#### Records shown

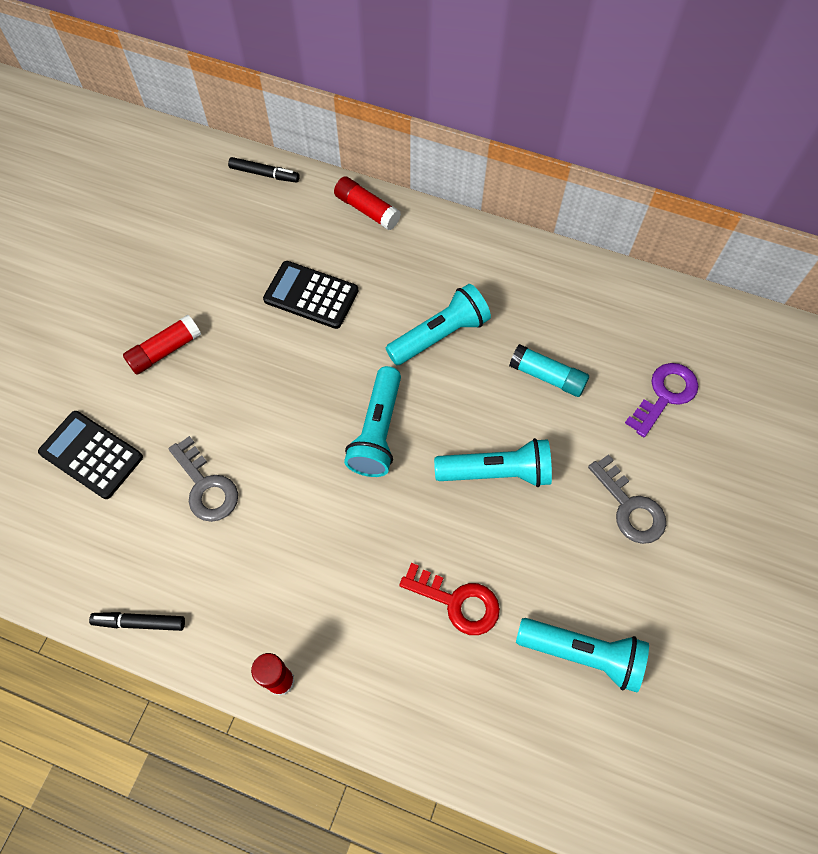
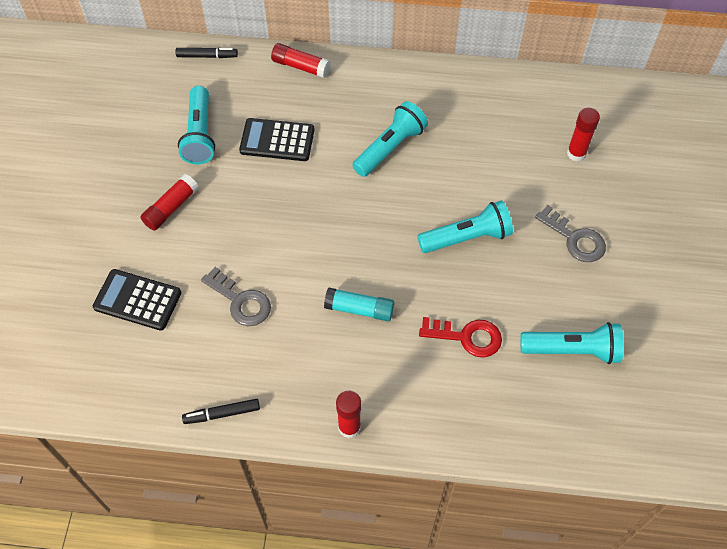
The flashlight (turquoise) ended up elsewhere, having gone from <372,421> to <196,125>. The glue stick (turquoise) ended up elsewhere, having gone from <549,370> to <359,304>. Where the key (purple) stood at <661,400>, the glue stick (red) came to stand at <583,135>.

==

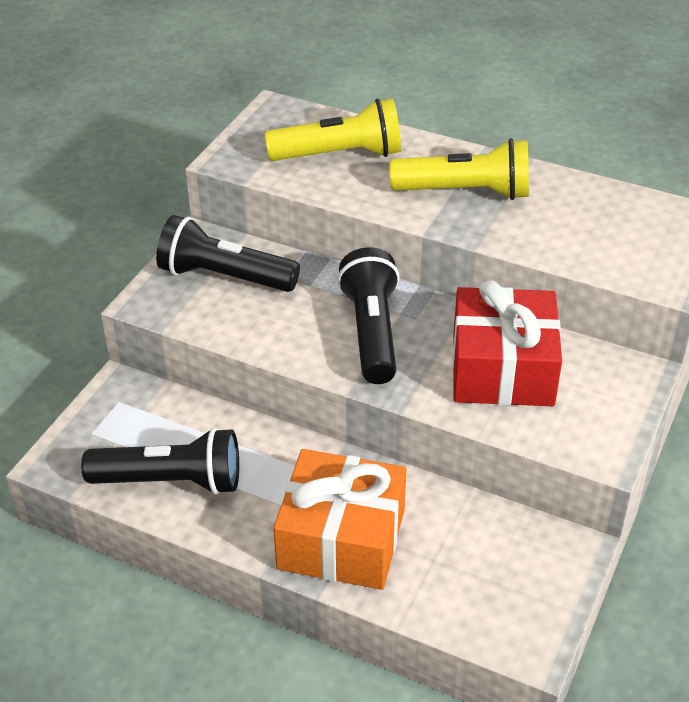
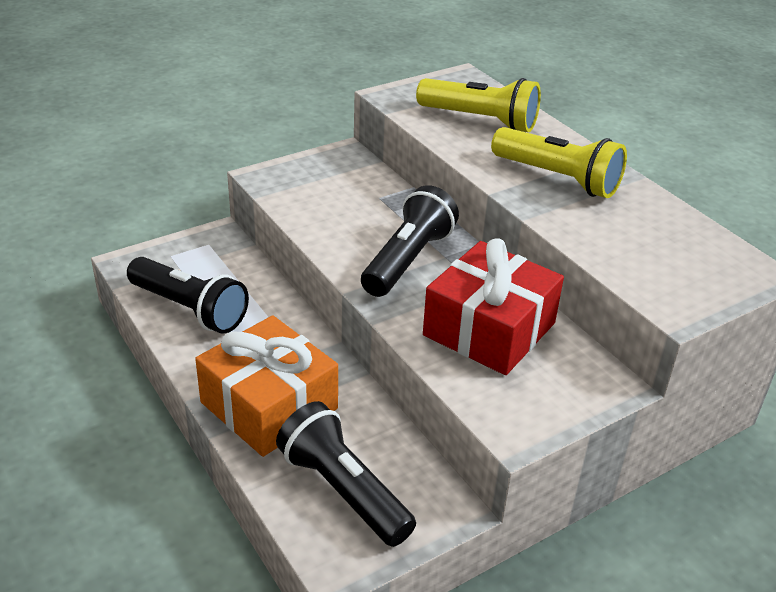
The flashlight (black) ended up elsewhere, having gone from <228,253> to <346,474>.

--

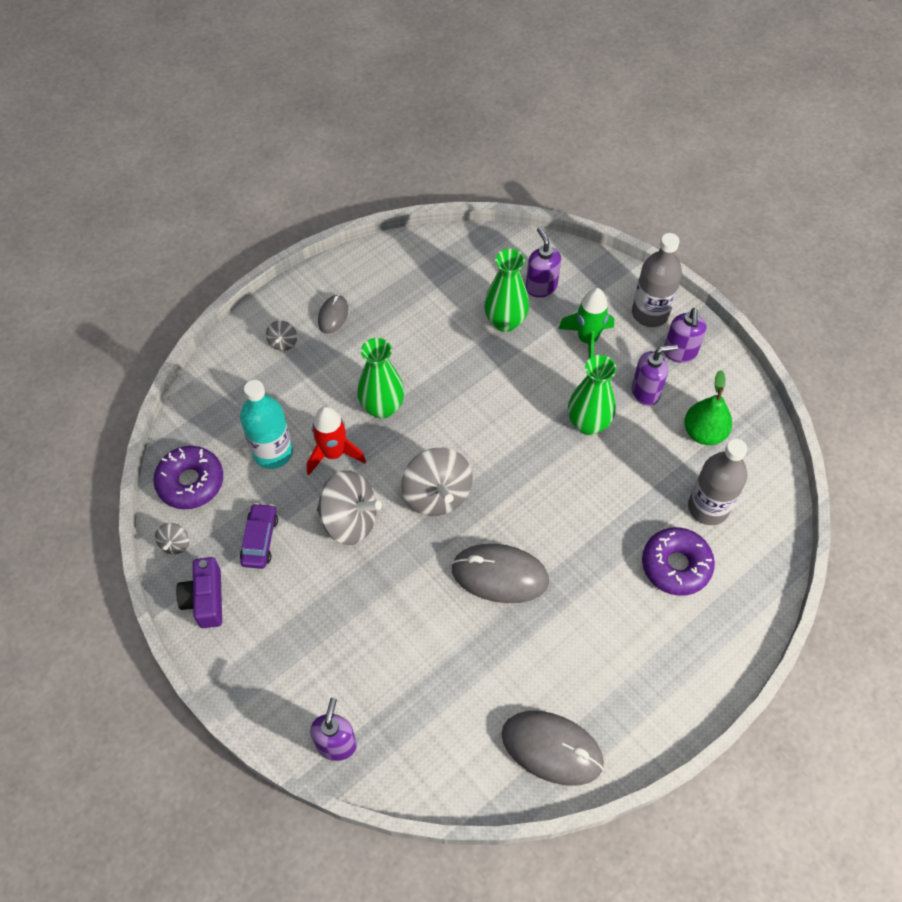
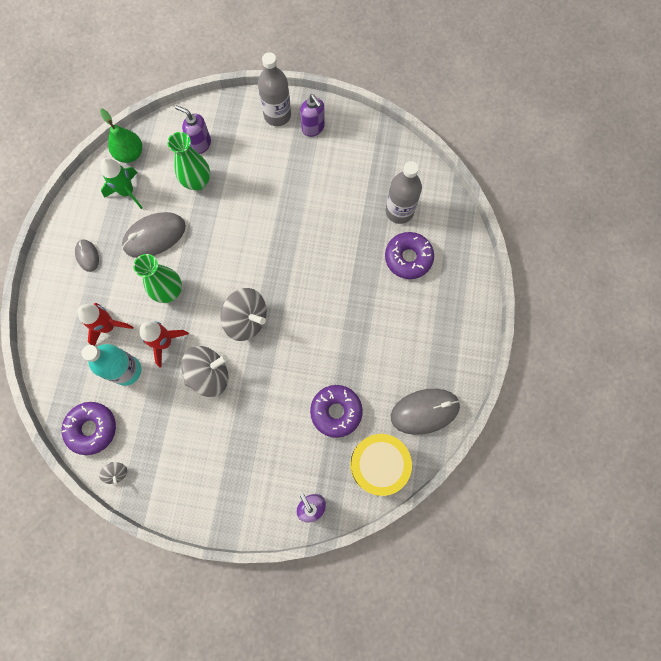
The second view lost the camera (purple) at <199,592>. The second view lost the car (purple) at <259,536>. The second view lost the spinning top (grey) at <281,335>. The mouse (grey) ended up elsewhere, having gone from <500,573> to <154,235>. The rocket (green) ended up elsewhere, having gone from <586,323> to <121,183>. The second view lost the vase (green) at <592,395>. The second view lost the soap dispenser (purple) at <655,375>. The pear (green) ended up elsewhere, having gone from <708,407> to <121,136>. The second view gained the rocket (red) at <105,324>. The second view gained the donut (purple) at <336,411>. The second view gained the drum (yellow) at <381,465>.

#### Work request
In the records above, locate each line with the word "purple". Copy all such lines.

#### Answer to this problem
The flashlight (turquoise) ended up elsewhere, having gone from <372,421> to <196,125>. The glue stick (turquoise) ended up elsewhere, having gone from <549,370> to <359,304>. Where the key (purple) stood at <661,400>, the glue stick (red) came to stand at <583,135>.
The second view lost the camera (purple) at <199,592>. The second view lost the car (purple) at <259,536>. The second view lost the spinning top (grey) at <281,335>. The mouse (grey) ended up elsewhere, having gone from <500,573> to <154,235>. The rocket (green) ended up elsewhere, having gone from <586,323> to <121,183>. The second view lost the vase (green) at <592,395>. The second view lost the soap dispenser (purple) at <655,375>. The pear (green) ended up elsewhere, having gone from <708,407> to <121,136>. The second view gained the rocket (red) at <105,324>. The second view gained the donut (purple) at <336,411>. The second view gained the drum (yellow) at <381,465>.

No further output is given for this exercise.